▶ Task item: Wherever a picture appears, leave it out, and transcribe the rest of the records exactly.

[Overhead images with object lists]
....

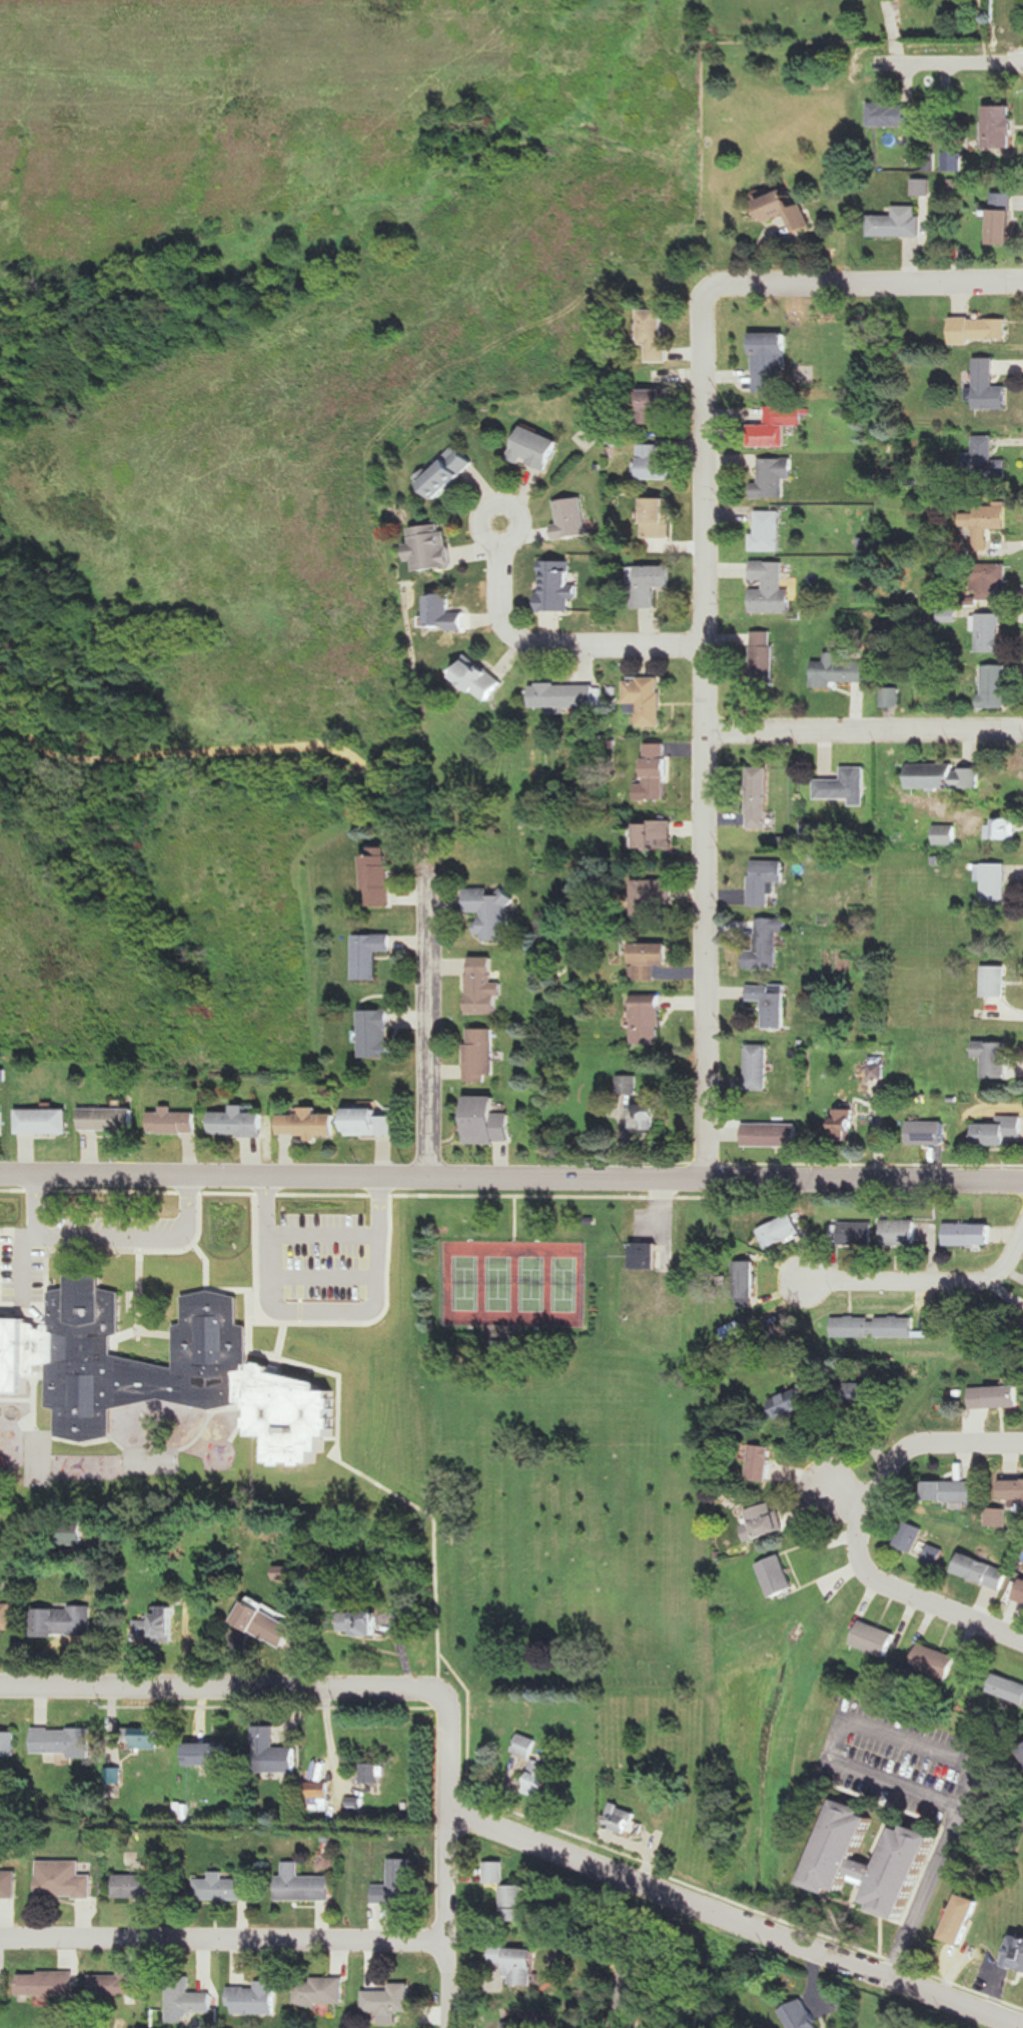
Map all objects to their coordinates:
road: (941, 69)
building: (892, 115)
building: (1000, 128)
building: (951, 162)
building: (922, 188)
building: (789, 209)
building: (1004, 219)
building: (898, 223)
road: (867, 282)
building: (979, 328)
building: (658, 333)
building: (769, 358)
building: (988, 386)
building: (657, 405)
building: (776, 425)
building: (587, 438)
building: (536, 449)
building: (987, 459)
building: (655, 463)
building: (451, 473)
building: (773, 477)
building: (658, 517)
building: (572, 519)
building: (988, 524)
building: (767, 531)
building: (433, 546)
building: (988, 579)
building: (651, 583)
building: (558, 585)
building: (770, 587)
building: (447, 613)
building: (991, 633)
road: (552, 642)
building: (763, 658)
building: (837, 671)
building: (480, 678)
building: (994, 686)
building: (566, 695)
building: (647, 700)
road: (705, 729)
road: (864, 729)
road: (172, 764)
building: (658, 771)
building: (945, 776)
building: (846, 786)
building: (760, 798)
building: (1005, 828)
building: (659, 834)
building: (947, 835)
building: (382, 876)
building: (766, 881)
building: (995, 884)
building: (652, 896)
building: (491, 912)
building: (767, 943)
building: (371, 954)
building: (648, 959)
road: (424, 973)
building: (995, 980)
building: (484, 984)
building: (771, 1003)
building: (646, 1019)
building: (378, 1033)
building: (482, 1054)
building: (995, 1058)
building: (758, 1067)
building: (650, 1117)
building: (111, 1120)
building: (46, 1121)
building: (371, 1121)
building: (489, 1121)
building: (3, 1122)
building: (179, 1122)
building: (245, 1123)
building: (310, 1123)
building: (849, 1125)
building: (999, 1131)
building: (930, 1133)
building: (772, 1134)
road: (354, 1176)
road: (866, 1178)
road: (369, 1193)
road: (515, 1218)
building: (783, 1231)
building: (900, 1232)
building: (852, 1233)
building: (969, 1234)
road: (146, 1241)
building: (647, 1256)
road: (922, 1282)
park: (464, 1283)
building: (748, 1283)
park: (497, 1284)
park: (530, 1284)
park: (565, 1285)
road: (43, 1289)
building: (854, 1327)
building: (897, 1327)
building: (734, 1332)
building: (213, 1348)
building: (853, 1394)
building: (996, 1397)
building: (790, 1405)
park: (509, 1415)
road: (937, 1449)
building: (761, 1463)
building: (1013, 1490)
building: (952, 1491)
road: (859, 1500)
road: (413, 1504)
building: (998, 1518)
building: (766, 1520)
building: (73, 1531)
building: (912, 1536)
building: (936, 1552)
building: (981, 1569)
building: (779, 1576)
road: (920, 1595)
building: (1021, 1595)
building: (8, 1617)
building: (67, 1622)
building: (362, 1623)
building: (161, 1625)
building: (268, 1625)
building: (879, 1638)
building: (937, 1661)
road: (286, 1687)
building: (1008, 1689)
road: (472, 1718)
building: (150, 1737)
building: (66, 1741)
building: (10, 1743)
building: (527, 1746)
road: (930, 1750)
building: (1021, 1751)
building: (275, 1753)
building: (211, 1755)
building: (374, 1773)
building: (542, 1781)
building: (321, 1796)
building: (623, 1819)
building: (874, 1860)
building: (499, 1873)
building: (66, 1880)
building: (10, 1883)
building: (304, 1885)
building: (145, 1886)
building: (397, 1886)
building: (225, 1888)
road: (732, 1900)
building: (519, 1902)
road: (734, 1919)
building: (963, 1920)
road: (447, 1921)
road: (223, 1943)
building: (1013, 1953)
building: (519, 1964)
building: (51, 1984)
building: (116, 1985)
building: (322, 1992)
building: (189, 1997)
building: (256, 1999)
building: (390, 2001)
building: (803, 2016)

....

▶ Written answer:
Map all objects to their coordinates:
road: (941, 69)
building: (892, 115)
building: (1000, 128)
building: (951, 162)
building: (922, 188)
building: (789, 209)
building: (1004, 219)
building: (898, 223)
road: (867, 282)
building: (979, 328)
building: (658, 333)
building: (769, 358)
building: (988, 386)
building: (657, 405)
building: (776, 425)
building: (587, 438)
building: (536, 449)
building: (987, 459)
building: (655, 463)
building: (451, 473)
building: (773, 477)
building: (658, 517)
building: (572, 519)
building: (988, 524)
building: (767, 531)
building: (433, 546)
building: (988, 579)
building: (651, 583)
building: (558, 585)
building: (770, 587)
building: (447, 613)
building: (991, 633)
road: (552, 642)
building: (763, 658)
building: (837, 671)
building: (480, 678)
building: (994, 686)
building: (566, 695)
building: (647, 700)
road: (705, 729)
road: (864, 729)
road: (172, 764)
building: (658, 771)
building: (945, 776)
building: (846, 786)
building: (760, 798)
building: (1005, 828)
building: (659, 834)
building: (947, 835)
building: (382, 876)
building: (766, 881)
building: (995, 884)
building: (652, 896)
building: (491, 912)
building: (767, 943)
building: (371, 954)
building: (648, 959)
road: (424, 973)
building: (995, 980)
building: (484, 984)
building: (771, 1003)
building: (646, 1019)
building: (378, 1033)
building: (482, 1054)
building: (995, 1058)
building: (758, 1067)
building: (650, 1117)
building: (111, 1120)
building: (46, 1121)
building: (371, 1121)
building: (489, 1121)
building: (3, 1122)
building: (179, 1122)
building: (245, 1123)
building: (310, 1123)
building: (849, 1125)
building: (999, 1131)
building: (930, 1133)
building: (772, 1134)
road: (354, 1176)
road: (866, 1178)
road: (369, 1193)
road: (515, 1218)
building: (783, 1231)
building: (900, 1232)
building: (852, 1233)
building: (969, 1234)
road: (146, 1241)
building: (647, 1256)
road: (922, 1282)
park: (464, 1283)
building: (748, 1283)
park: (497, 1284)
park: (530, 1284)
park: (565, 1285)
road: (43, 1289)
building: (854, 1327)
building: (897, 1327)
building: (734, 1332)
building: (213, 1348)
building: (853, 1394)
building: (996, 1397)
building: (790, 1405)
park: (509, 1415)
road: (937, 1449)
building: (761, 1463)
building: (1013, 1490)
building: (952, 1491)
road: (859, 1500)
road: (413, 1504)
building: (998, 1518)
building: (766, 1520)
building: (73, 1531)
building: (912, 1536)
building: (936, 1552)
building: (981, 1569)
building: (779, 1576)
road: (920, 1595)
building: (1021, 1595)
building: (8, 1617)
building: (67, 1622)
building: (362, 1623)
building: (161, 1625)
building: (268, 1625)
building: (879, 1638)
building: (937, 1661)
road: (286, 1687)
building: (1008, 1689)
road: (472, 1718)
building: (150, 1737)
building: (66, 1741)
building: (10, 1743)
building: (527, 1746)
road: (930, 1750)
building: (1021, 1751)
building: (275, 1753)
building: (211, 1755)
building: (374, 1773)
building: (542, 1781)
building: (321, 1796)
building: (623, 1819)
building: (874, 1860)
building: (499, 1873)
building: (66, 1880)
building: (10, 1883)
building: (304, 1885)
building: (145, 1886)
building: (397, 1886)
building: (225, 1888)
road: (732, 1900)
building: (519, 1902)
road: (734, 1919)
building: (963, 1920)
road: (447, 1921)
road: (223, 1943)
building: (1013, 1953)
building: (519, 1964)
building: (51, 1984)
building: (116, 1985)
building: (322, 1992)
building: (189, 1997)
building: (256, 1999)
building: (390, 2001)
building: (803, 2016)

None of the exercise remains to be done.